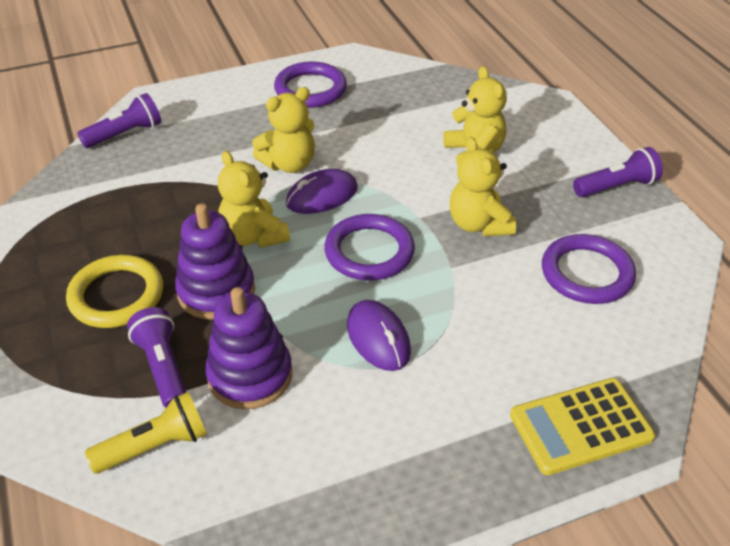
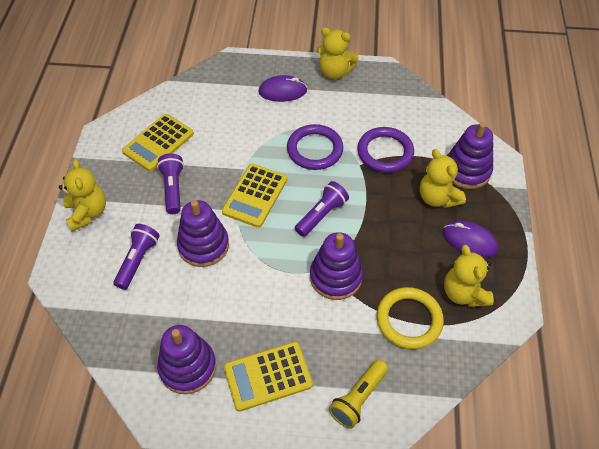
purple ring: 3 -> 2
purple stacking toy: 2 -> 4
yellow calculator: 1 -> 3

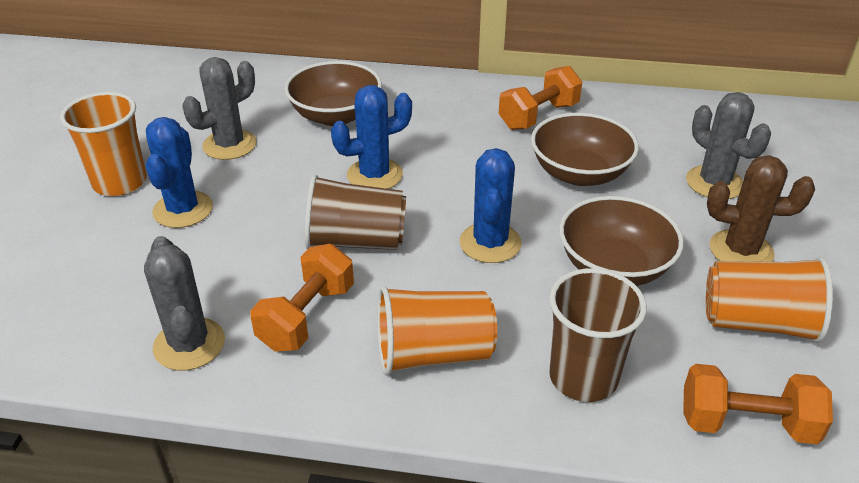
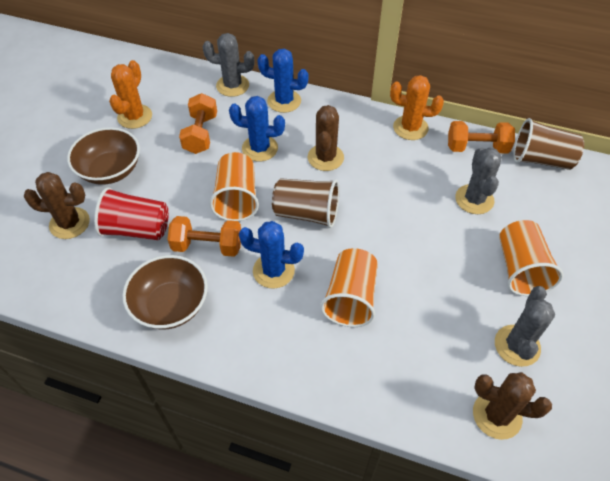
brown bowl: 3 -> 2
brown cactus: 1 -> 3
orange cactus: 0 -> 2
red cup: 0 -> 1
######
Requirement – Pictures are not part of the copy; transcribe the rest of the data verbatim.

Answer to this task –
purple ring: 3 -> 2
purple stacking toy: 2 -> 4
yellow calculator: 1 -> 3

brown bowl: 3 -> 2
brown cactus: 1 -> 3
orange cactus: 0 -> 2
red cup: 0 -> 1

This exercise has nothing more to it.